* **Task statement**
Return the lines below that contain "plus".

* **Input for this task**
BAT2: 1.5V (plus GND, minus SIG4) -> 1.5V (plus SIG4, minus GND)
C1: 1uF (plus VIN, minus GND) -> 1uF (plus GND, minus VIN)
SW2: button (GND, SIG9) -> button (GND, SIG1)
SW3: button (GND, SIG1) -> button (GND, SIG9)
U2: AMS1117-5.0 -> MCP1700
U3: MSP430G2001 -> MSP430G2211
...
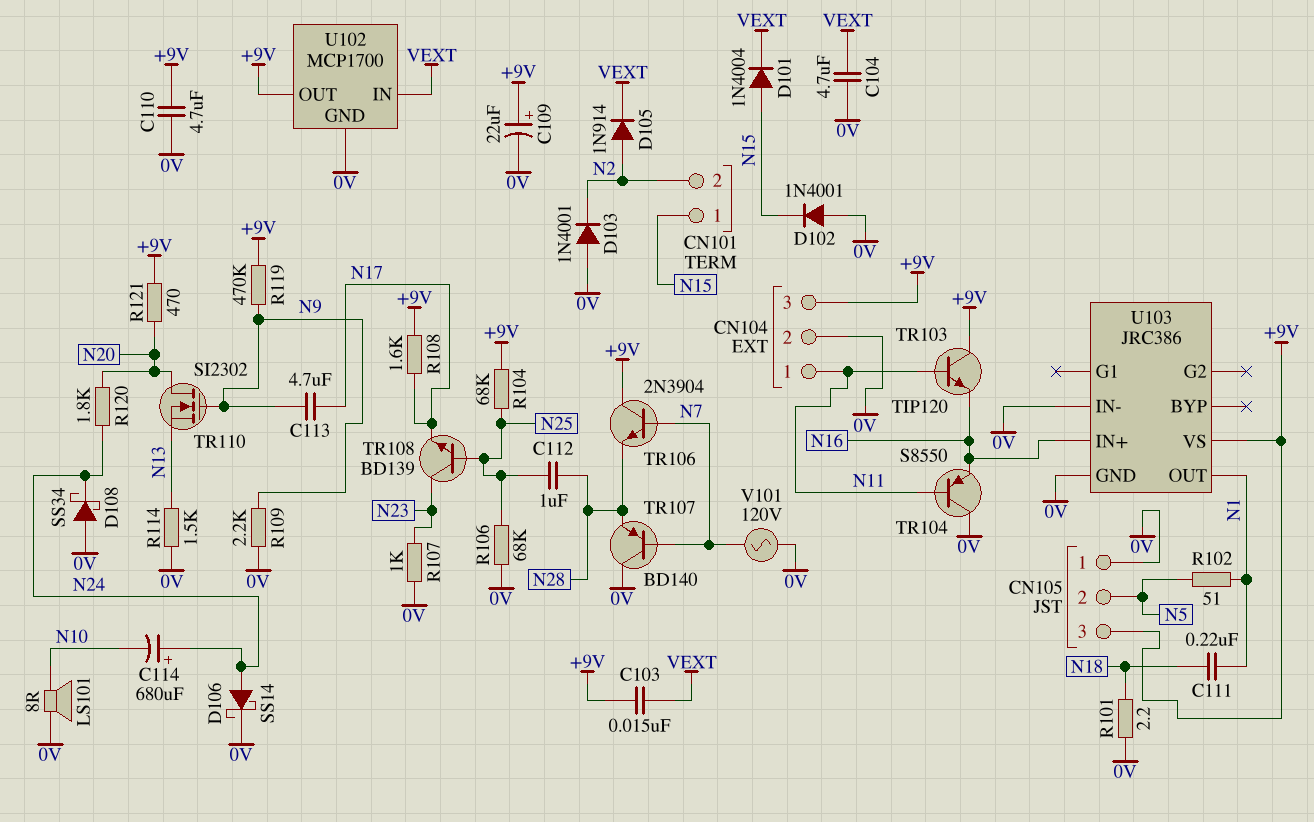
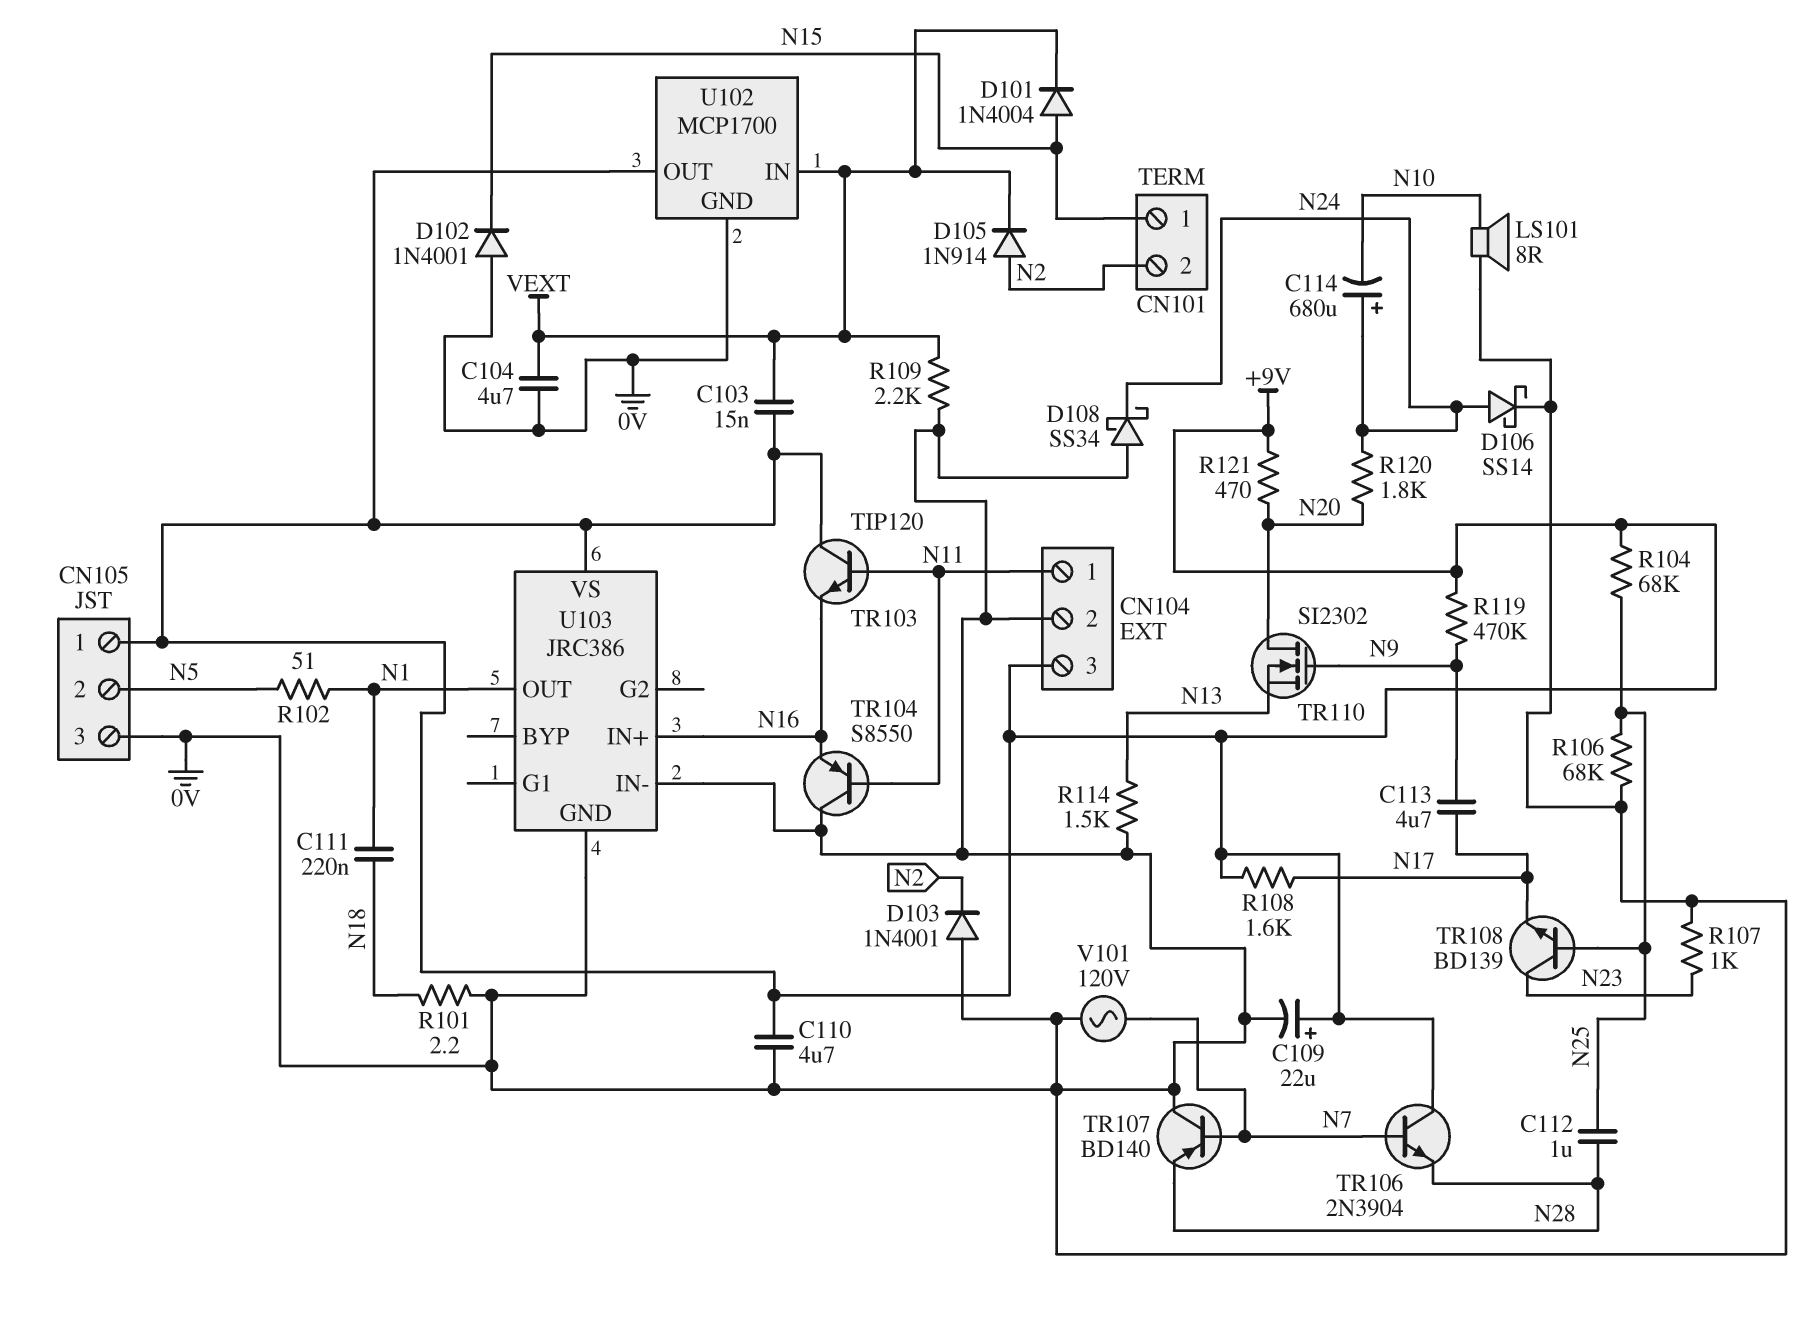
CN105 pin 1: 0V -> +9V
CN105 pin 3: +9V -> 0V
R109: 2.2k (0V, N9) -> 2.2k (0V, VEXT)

* **Solution for this exercise**
BAT2: 1.5V (plus GND, minus SIG4) -> 1.5V (plus SIG4, minus GND)
C1: 1uF (plus VIN, minus GND) -> 1uF (plus GND, minus VIN)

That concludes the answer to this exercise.